▶ _Exercise instructions_
Please echo the items word for word, starting at the line that contains "pinwheel [199, 1161]" and ending at the end of the items.

[Records from a pointing dataset]
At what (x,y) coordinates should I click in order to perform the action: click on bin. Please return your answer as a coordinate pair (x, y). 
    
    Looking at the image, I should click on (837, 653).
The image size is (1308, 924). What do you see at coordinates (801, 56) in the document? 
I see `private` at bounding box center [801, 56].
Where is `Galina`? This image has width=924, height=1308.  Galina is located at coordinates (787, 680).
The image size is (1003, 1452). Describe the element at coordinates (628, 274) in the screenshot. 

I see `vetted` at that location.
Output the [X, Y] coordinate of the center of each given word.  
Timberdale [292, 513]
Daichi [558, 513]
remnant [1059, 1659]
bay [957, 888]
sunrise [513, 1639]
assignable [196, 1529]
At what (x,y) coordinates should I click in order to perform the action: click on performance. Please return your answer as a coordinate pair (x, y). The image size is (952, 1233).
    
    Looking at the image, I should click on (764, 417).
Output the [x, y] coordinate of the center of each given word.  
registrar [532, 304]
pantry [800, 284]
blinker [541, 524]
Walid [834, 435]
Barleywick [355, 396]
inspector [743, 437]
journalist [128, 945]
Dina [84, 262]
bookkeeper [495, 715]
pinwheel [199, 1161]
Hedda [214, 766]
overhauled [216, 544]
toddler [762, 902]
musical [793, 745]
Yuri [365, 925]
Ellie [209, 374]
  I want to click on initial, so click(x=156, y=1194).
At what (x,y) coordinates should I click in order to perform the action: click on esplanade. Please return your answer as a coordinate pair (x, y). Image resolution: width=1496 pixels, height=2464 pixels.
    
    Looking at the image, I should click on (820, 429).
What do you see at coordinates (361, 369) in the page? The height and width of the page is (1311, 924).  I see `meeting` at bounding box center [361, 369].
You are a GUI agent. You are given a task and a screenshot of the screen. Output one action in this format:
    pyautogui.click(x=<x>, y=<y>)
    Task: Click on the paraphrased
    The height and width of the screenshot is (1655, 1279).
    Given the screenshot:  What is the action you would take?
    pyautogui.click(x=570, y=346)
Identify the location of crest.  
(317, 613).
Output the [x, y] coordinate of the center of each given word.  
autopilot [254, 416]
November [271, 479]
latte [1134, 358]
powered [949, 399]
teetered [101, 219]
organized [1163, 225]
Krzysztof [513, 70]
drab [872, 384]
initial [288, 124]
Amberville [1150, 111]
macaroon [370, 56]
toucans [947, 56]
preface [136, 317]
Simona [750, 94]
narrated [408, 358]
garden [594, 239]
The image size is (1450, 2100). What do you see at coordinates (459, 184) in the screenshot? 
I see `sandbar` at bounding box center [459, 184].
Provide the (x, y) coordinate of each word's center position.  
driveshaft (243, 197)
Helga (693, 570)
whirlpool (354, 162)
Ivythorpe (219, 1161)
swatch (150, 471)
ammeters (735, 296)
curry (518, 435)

▶ _The reply_
pinwheel [199, 1161]
Hedda [214, 766]
overhauled [216, 544]
toddler [762, 902]
musical [793, 745]
Yuri [365, 925]
Ellie [209, 374]
  I want to click on initial, so click(x=156, y=1194).
At what (x,y) coordinates should I click in order to perform the action: click on esplanade. Please return your answer as a coordinate pair (x, y). Image resolution: width=1496 pixels, height=2464 pixels.
    
    Looking at the image, I should click on (820, 429).
What do you see at coordinates (361, 369) in the page? The height and width of the page is (1311, 924).  I see `meeting` at bounding box center [361, 369].
You are a GUI agent. You are given a task and a screenshot of the screen. Output one action in this format:
    pyautogui.click(x=<x>, y=<y>)
    Task: Click on the paraphrased
    The height and width of the screenshot is (1655, 1279).
    Given the screenshot:  What is the action you would take?
    pyautogui.click(x=570, y=346)
Identify the location of crest.  
(317, 613).
Output the [x, y] coordinate of the center of each given word.  
autopilot [254, 416]
November [271, 479]
latte [1134, 358]
powered [949, 399]
teetered [101, 219]
organized [1163, 225]
Krzysztof [513, 70]
drab [872, 384]
initial [288, 124]
Amberville [1150, 111]
macaroon [370, 56]
toucans [947, 56]
preface [136, 317]
Simona [750, 94]
narrated [408, 358]
garden [594, 239]
The image size is (1450, 2100). What do you see at coordinates (459, 184) in the screenshot? 
I see `sandbar` at bounding box center [459, 184].
Provide the (x, y) coordinate of each word's center position.  
driveshaft (243, 197)
Helga (693, 570)
whirlpool (354, 162)
Ivythorpe (219, 1161)
swatch (150, 471)
ammeters (735, 296)
curry (518, 435)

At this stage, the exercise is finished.